• [TASK OBJECTIVE] From the first line to the last, print the listing exactly.

• [GIVEN DATA]
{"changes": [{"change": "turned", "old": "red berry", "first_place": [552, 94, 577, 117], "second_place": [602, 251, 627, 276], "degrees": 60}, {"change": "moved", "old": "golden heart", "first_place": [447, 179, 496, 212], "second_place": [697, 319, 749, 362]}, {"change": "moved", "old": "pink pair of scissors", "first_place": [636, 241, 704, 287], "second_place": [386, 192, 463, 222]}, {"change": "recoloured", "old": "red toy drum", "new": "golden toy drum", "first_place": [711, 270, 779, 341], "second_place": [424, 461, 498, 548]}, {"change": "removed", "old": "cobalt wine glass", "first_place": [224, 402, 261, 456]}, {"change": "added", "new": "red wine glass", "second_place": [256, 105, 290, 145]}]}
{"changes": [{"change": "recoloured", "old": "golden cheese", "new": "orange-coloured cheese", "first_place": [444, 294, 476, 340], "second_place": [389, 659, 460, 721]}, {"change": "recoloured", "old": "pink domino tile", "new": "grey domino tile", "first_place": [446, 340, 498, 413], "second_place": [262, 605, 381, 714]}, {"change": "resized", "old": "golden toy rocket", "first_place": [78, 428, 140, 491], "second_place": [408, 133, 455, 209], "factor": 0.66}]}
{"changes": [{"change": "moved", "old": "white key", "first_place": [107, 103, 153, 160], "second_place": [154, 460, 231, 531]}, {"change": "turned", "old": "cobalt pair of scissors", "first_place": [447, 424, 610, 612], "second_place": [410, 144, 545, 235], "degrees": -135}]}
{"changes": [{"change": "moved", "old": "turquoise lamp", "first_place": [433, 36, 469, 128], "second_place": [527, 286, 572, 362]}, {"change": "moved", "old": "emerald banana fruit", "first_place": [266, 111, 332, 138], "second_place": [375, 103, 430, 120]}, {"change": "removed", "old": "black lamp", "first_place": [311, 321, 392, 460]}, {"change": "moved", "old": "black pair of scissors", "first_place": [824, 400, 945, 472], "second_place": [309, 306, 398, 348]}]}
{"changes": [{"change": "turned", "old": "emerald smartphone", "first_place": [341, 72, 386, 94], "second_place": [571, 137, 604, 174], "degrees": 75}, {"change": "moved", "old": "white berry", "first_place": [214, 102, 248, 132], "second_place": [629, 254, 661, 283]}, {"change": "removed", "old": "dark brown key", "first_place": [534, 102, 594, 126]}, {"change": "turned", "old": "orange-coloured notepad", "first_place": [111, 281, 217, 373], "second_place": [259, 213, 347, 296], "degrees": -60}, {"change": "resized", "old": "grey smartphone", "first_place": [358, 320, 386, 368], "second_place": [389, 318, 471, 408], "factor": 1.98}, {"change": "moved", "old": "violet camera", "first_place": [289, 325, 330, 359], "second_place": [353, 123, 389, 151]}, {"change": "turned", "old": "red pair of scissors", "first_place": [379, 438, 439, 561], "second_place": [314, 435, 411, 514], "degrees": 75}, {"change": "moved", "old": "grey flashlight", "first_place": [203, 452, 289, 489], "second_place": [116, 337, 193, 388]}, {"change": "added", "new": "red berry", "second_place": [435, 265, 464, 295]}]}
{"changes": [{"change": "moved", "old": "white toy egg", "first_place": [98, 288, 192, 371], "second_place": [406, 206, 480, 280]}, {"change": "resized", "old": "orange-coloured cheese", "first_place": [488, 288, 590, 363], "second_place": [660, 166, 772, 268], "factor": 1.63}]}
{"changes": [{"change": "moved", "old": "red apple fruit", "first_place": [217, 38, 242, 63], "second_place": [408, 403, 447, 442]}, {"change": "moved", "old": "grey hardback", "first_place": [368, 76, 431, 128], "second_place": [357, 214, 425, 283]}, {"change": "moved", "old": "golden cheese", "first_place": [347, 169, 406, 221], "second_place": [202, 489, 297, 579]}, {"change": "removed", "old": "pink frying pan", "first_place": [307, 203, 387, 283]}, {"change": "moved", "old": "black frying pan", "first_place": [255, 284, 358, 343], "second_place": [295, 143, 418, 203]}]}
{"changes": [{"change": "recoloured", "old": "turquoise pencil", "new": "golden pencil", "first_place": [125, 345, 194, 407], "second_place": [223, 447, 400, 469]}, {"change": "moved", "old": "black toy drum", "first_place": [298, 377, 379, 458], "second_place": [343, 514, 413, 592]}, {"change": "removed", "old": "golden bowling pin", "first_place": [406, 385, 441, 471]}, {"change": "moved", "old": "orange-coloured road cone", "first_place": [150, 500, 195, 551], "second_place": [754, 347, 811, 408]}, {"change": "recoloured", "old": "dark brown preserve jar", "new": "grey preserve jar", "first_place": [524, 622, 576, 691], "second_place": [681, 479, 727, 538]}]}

• [TASK RESULT]
{"changes": [{"change": "turned", "old": "red berry", "first_place": [552, 94, 577, 117], "second_place": [602, 251, 627, 276], "degrees": 60}, {"change": "moved", "old": "golden heart", "first_place": [447, 179, 496, 212], "second_place": [697, 319, 749, 362]}, {"change": "moved", "old": "pink pair of scissors", "first_place": [636, 241, 704, 287], "second_place": [386, 192, 463, 222]}, {"change": "recoloured", "old": "red toy drum", "new": "golden toy drum", "first_place": [711, 270, 779, 341], "second_place": [424, 461, 498, 548]}, {"change": "removed", "old": "cobalt wine glass", "first_place": [224, 402, 261, 456]}, {"change": "added", "new": "red wine glass", "second_place": [256, 105, 290, 145]}]}
{"changes": [{"change": "recoloured", "old": "golden cheese", "new": "orange-coloured cheese", "first_place": [444, 294, 476, 340], "second_place": [389, 659, 460, 721]}, {"change": "recoloured", "old": "pink domino tile", "new": "grey domino tile", "first_place": [446, 340, 498, 413], "second_place": [262, 605, 381, 714]}, {"change": "resized", "old": "golden toy rocket", "first_place": [78, 428, 140, 491], "second_place": [408, 133, 455, 209], "factor": 0.66}]}
{"changes": [{"change": "moved", "old": "white key", "first_place": [107, 103, 153, 160], "second_place": [154, 460, 231, 531]}, {"change": "turned", "old": "cobalt pair of scissors", "first_place": [447, 424, 610, 612], "second_place": [410, 144, 545, 235], "degrees": -135}]}
{"changes": [{"change": "moved", "old": "turquoise lamp", "first_place": [433, 36, 469, 128], "second_place": [527, 286, 572, 362]}, {"change": "moved", "old": "emerald banana fruit", "first_place": [266, 111, 332, 138], "second_place": [375, 103, 430, 120]}, {"change": "removed", "old": "black lamp", "first_place": [311, 321, 392, 460]}, {"change": "moved", "old": "black pair of scissors", "first_place": [824, 400, 945, 472], "second_place": [309, 306, 398, 348]}]}
{"changes": [{"change": "turned", "old": "emerald smartphone", "first_place": [341, 72, 386, 94], "second_place": [571, 137, 604, 174], "degrees": 75}, {"change": "moved", "old": "white berry", "first_place": [214, 102, 248, 132], "second_place": [629, 254, 661, 283]}, {"change": "removed", "old": "dark brown key", "first_place": [534, 102, 594, 126]}, {"change": "turned", "old": "orange-coloured notepad", "first_place": [111, 281, 217, 373], "second_place": [259, 213, 347, 296], "degrees": -60}, {"change": "resized", "old": "grey smartphone", "first_place": [358, 320, 386, 368], "second_place": [389, 318, 471, 408], "factor": 1.98}, {"change": "moved", "old": "violet camera", "first_place": [289, 325, 330, 359], "second_place": [353, 123, 389, 151]}, {"change": "turned", "old": "red pair of scissors", "first_place": [379, 438, 439, 561], "second_place": [314, 435, 411, 514], "degrees": 75}, {"change": "moved", "old": "grey flashlight", "first_place": [203, 452, 289, 489], "second_place": [116, 337, 193, 388]}, {"change": "added", "new": "red berry", "second_place": [435, 265, 464, 295]}]}
{"changes": [{"change": "moved", "old": "white toy egg", "first_place": [98, 288, 192, 371], "second_place": [406, 206, 480, 280]}, {"change": "resized", "old": "orange-coloured cheese", "first_place": [488, 288, 590, 363], "second_place": [660, 166, 772, 268], "factor": 1.63}]}
{"changes": [{"change": "moved", "old": "red apple fruit", "first_place": [217, 38, 242, 63], "second_place": [408, 403, 447, 442]}, {"change": "moved", "old": "grey hardback", "first_place": [368, 76, 431, 128], "second_place": [357, 214, 425, 283]}, {"change": "moved", "old": "golden cheese", "first_place": [347, 169, 406, 221], "second_place": [202, 489, 297, 579]}, {"change": "removed", "old": "pink frying pan", "first_place": [307, 203, 387, 283]}, {"change": "moved", "old": "black frying pan", "first_place": [255, 284, 358, 343], "second_place": [295, 143, 418, 203]}]}
{"changes": [{"change": "recoloured", "old": "turquoise pencil", "new": "golden pencil", "first_place": [125, 345, 194, 407], "second_place": [223, 447, 400, 469]}, {"change": "moved", "old": "black toy drum", "first_place": [298, 377, 379, 458], "second_place": [343, 514, 413, 592]}, {"change": "removed", "old": "golden bowling pin", "first_place": [406, 385, 441, 471]}, {"change": "moved", "old": "orange-coloured road cone", "first_place": [150, 500, 195, 551], "second_place": [754, 347, 811, 408]}, {"change": "recoloured", "old": "dark brown preserve jar", "new": "grey preserve jar", "first_place": [524, 622, 576, 691], "second_place": [681, 479, 727, 538]}]}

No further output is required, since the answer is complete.